● **Description of the task**
Repeat, line for line, only the span that opens at the "cyan circle: (50, 82) -> (98, 142), moved" line and closes at the final line below. Skip the pictures.

● **Data for the task**
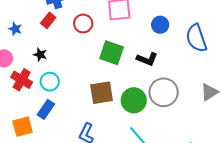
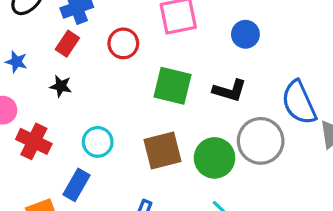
blue semicircle: (196, 38) -> (299, 103), moved
black star: (40, 55) -> (61, 86), moved
cyan circle: (50, 82) -> (98, 142), moved

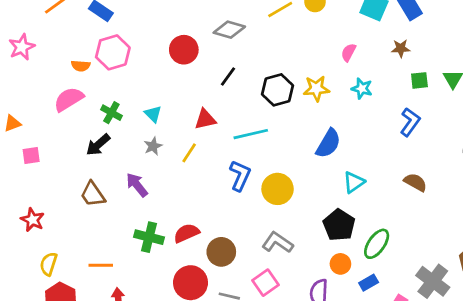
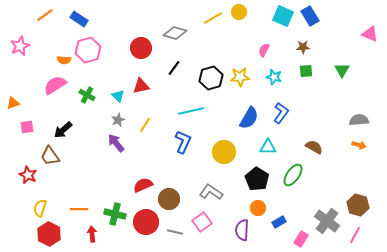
green square: (419, 80) -> (306, 71), moved
red triangle: (205, 119) -> (141, 86), moved
blue L-shape: (410, 122) -> (281, 113), moved
black arrow: (98, 145) -> (63, 130), moved
cyan triangle: (354, 182) -> (268, 147), turned 36
purple arrow: (137, 185) -> (116, 143), moved
yellow circle: (278, 189) -> (224, 152), moved
brown trapezoid: (93, 194) -> (50, 156), moved
green cross: (149, 237) -> (115, 214), moved
green ellipse: (377, 244) -> (293, 175), moved

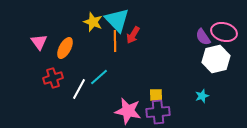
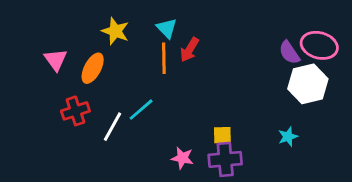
cyan triangle: (117, 20) -> (167, 28), size x0.6
yellow star: (93, 22) -> (115, 31), moved
pink star: (128, 111) -> (182, 158), size x0.6

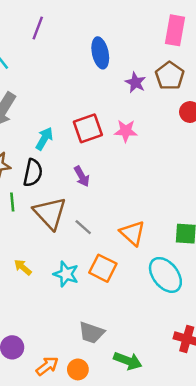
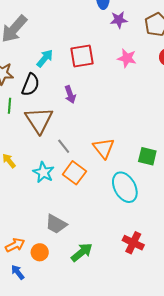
purple star: (135, 82) -> (119, 20), moved, turned 30
pink star: (126, 131) -> (127, 58), moved
gray line: (83, 227) -> (64, 146), moved
green arrow: (128, 361) -> (82, 252), turned -70

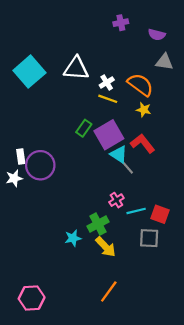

● **Result of this exercise**
cyan circle: (50, 82) -> (98, 142), moved

green square: (419, 80) -> (306, 71), moved
red triangle: (205, 119) -> (141, 86), moved
blue L-shape: (410, 122) -> (281, 113), moved
black arrow: (98, 145) -> (63, 130), moved
cyan triangle: (354, 182) -> (268, 147), turned 36
purple arrow: (137, 185) -> (116, 143), moved
yellow circle: (278, 189) -> (224, 152), moved
brown trapezoid: (93, 194) -> (50, 156), moved
green cross: (149, 237) -> (115, 214), moved
green ellipse: (377, 244) -> (293, 175), moved

cyan triangle: (117, 20) -> (167, 28), size x0.6
yellow star: (93, 22) -> (115, 31), moved
pink star: (128, 111) -> (182, 158), size x0.6

purple star: (135, 82) -> (119, 20), moved, turned 30
pink star: (126, 131) -> (127, 58), moved
gray line: (83, 227) -> (64, 146), moved
green arrow: (128, 361) -> (82, 252), turned -70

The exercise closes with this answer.